(ACTIVITY) The job is to output each record again, character for character.
== AVAILABLE RECORDS ==
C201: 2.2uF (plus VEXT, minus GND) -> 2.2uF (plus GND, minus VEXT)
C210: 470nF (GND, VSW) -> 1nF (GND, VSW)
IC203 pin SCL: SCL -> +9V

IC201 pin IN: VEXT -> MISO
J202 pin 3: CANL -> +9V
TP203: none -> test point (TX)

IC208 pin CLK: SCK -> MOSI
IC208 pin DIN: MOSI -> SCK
===
(ANSWER TO THE PROBLEM)
C201: 2.2uF (plus VEXT, minus GND) -> 2.2uF (plus GND, minus VEXT)
C210: 470nF (GND, VSW) -> 1nF (GND, VSW)
IC203 pin SCL: SCL -> +9V

IC201 pin IN: VEXT -> MISO
J202 pin 3: CANL -> +9V
TP203: none -> test point (TX)

IC208 pin CLK: SCK -> MOSI
IC208 pin DIN: MOSI -> SCK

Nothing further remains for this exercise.